Record extracts »
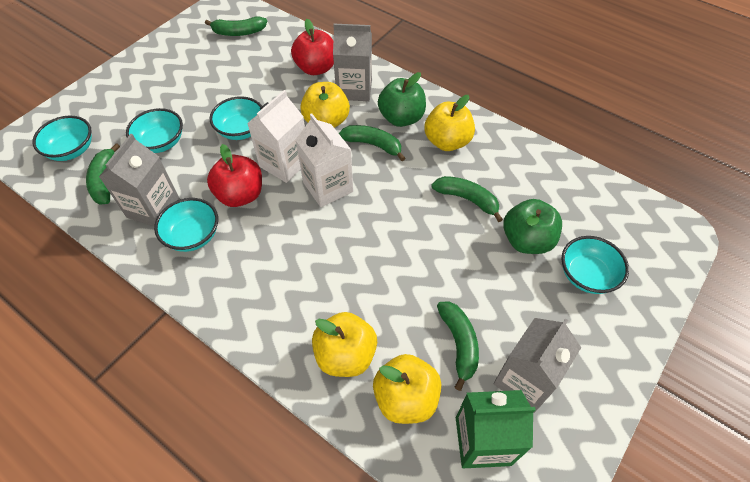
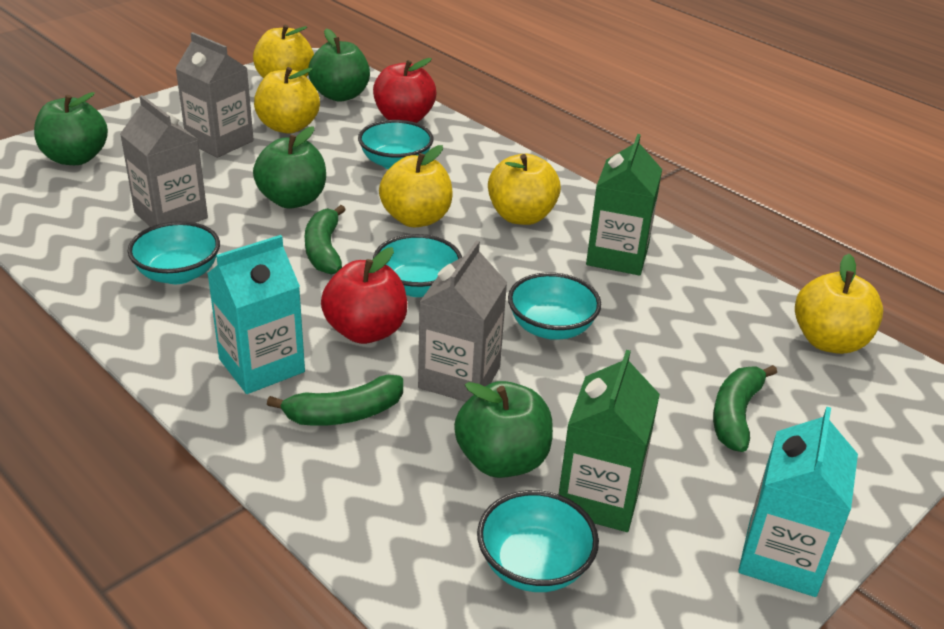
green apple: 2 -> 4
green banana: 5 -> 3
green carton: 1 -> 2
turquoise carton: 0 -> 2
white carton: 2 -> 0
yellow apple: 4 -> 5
...
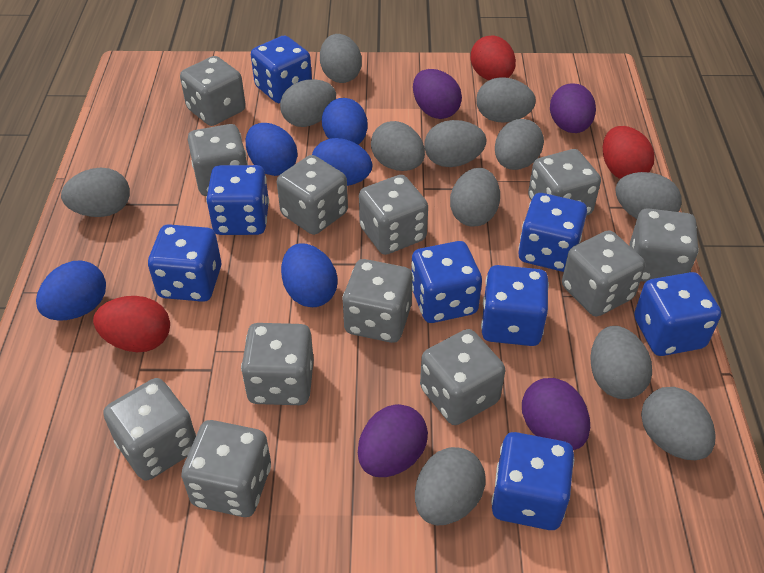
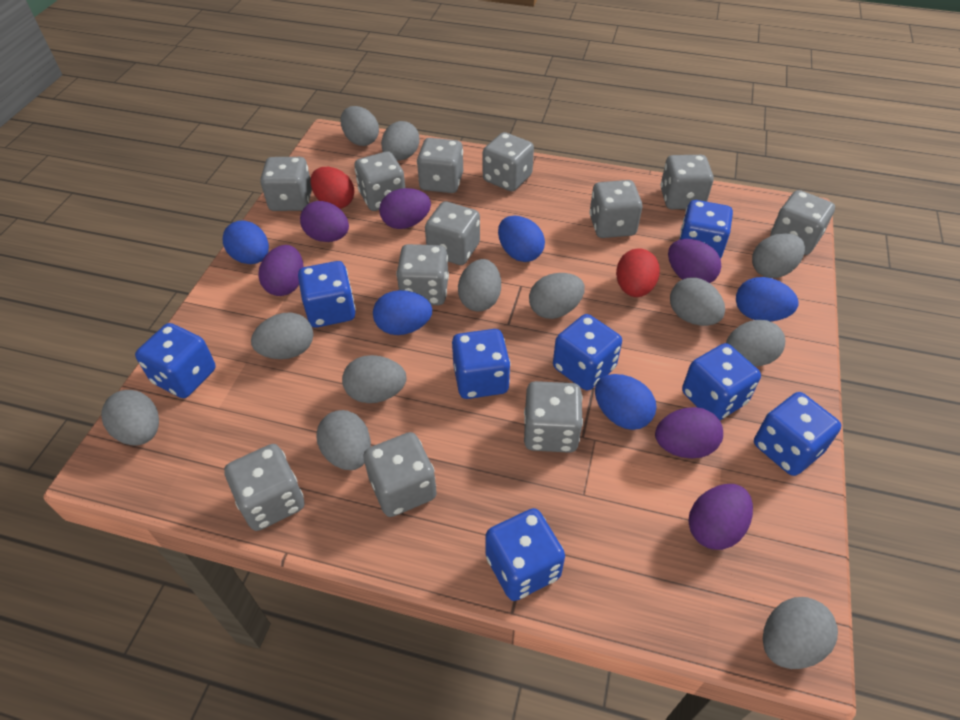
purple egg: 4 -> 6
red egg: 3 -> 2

What to do » An exact, complete copy of the lines above from the one with "green apple: 2 -> 4" through the one with "yellow apple: 4 -> 5" is the whole answer.

Solution »
green apple: 2 -> 4
green banana: 5 -> 3
green carton: 1 -> 2
turquoise carton: 0 -> 2
white carton: 2 -> 0
yellow apple: 4 -> 5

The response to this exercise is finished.